* What you are asked to do
Look through the records below for the line holding "camera: 15 degrees right, 5 degrees down". Write it out exactly, with each following line through the line holding "(430, 114) = (804, 151): none".

* Records shown

--- START ---

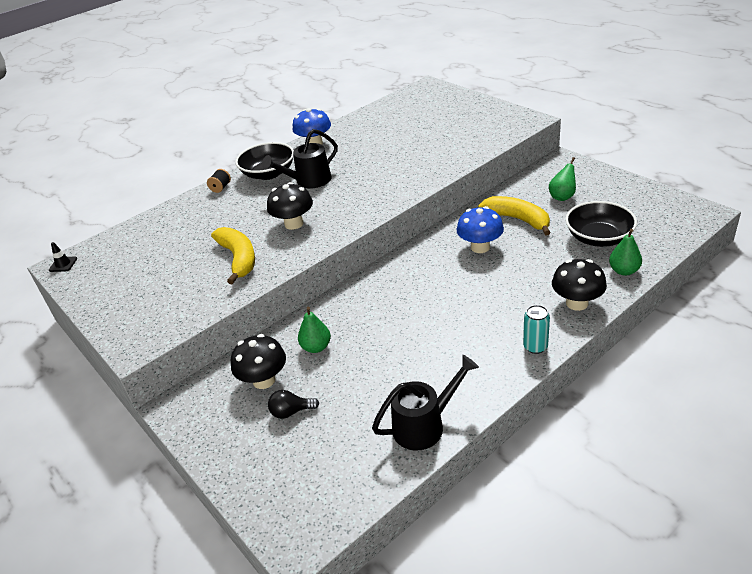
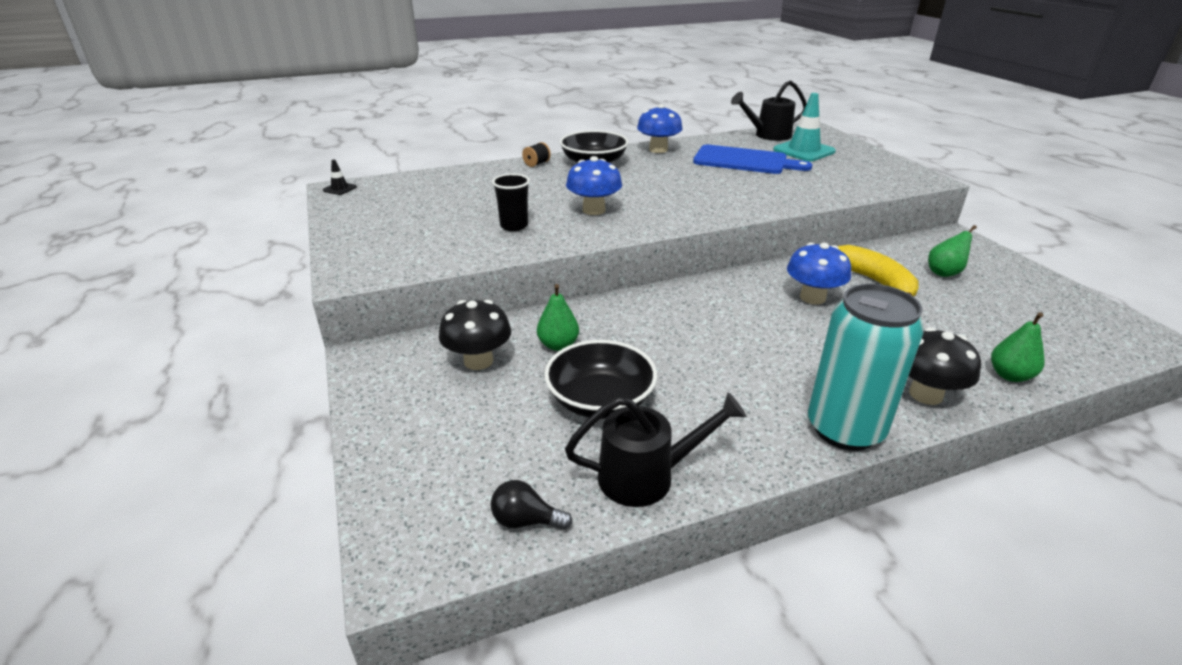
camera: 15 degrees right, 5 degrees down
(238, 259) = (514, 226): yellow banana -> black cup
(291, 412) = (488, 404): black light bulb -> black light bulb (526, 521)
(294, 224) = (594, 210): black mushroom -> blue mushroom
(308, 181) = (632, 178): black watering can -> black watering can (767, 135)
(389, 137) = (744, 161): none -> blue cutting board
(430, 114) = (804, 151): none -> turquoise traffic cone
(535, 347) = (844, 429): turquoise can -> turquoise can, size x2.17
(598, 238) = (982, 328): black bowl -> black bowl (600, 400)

--- END ---
--- START ---

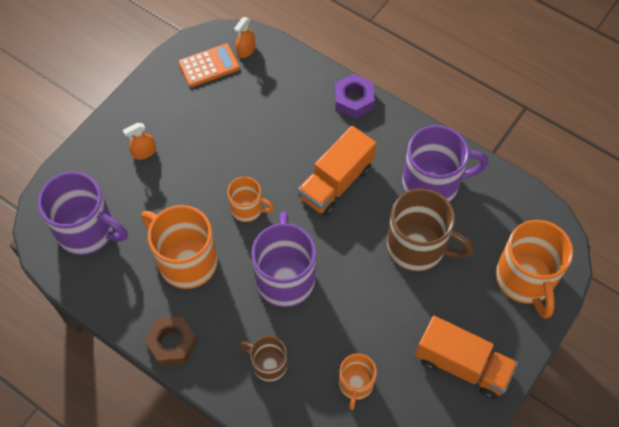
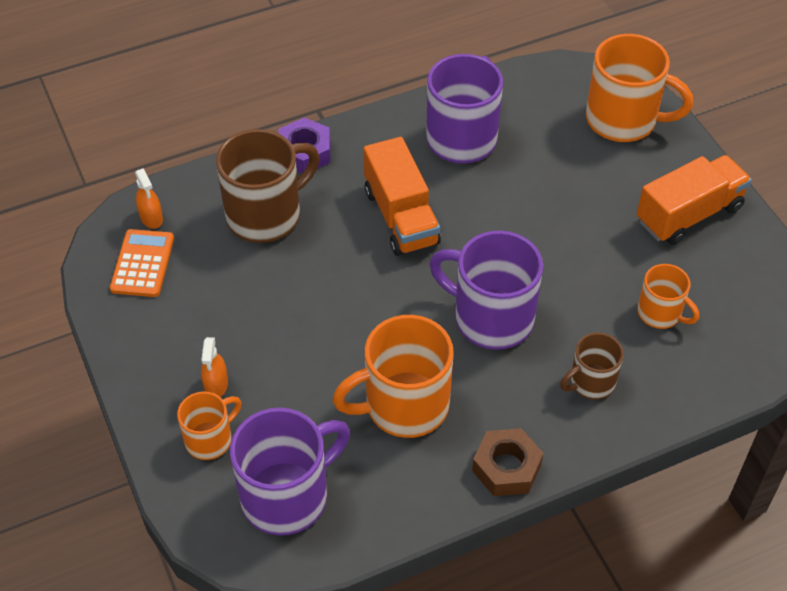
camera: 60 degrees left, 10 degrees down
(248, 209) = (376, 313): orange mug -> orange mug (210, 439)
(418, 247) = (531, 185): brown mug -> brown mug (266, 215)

--- END ---

* Your solution
camera: 15 degrees right, 5 degrees down
(238, 259) = (514, 226): yellow banana -> black cup
(291, 412) = (488, 404): black light bulb -> black light bulb (526, 521)
(294, 224) = (594, 210): black mushroom -> blue mushroom
(308, 181) = (632, 178): black watering can -> black watering can (767, 135)
(389, 137) = (744, 161): none -> blue cutting board
(430, 114) = (804, 151): none -> turquoise traffic cone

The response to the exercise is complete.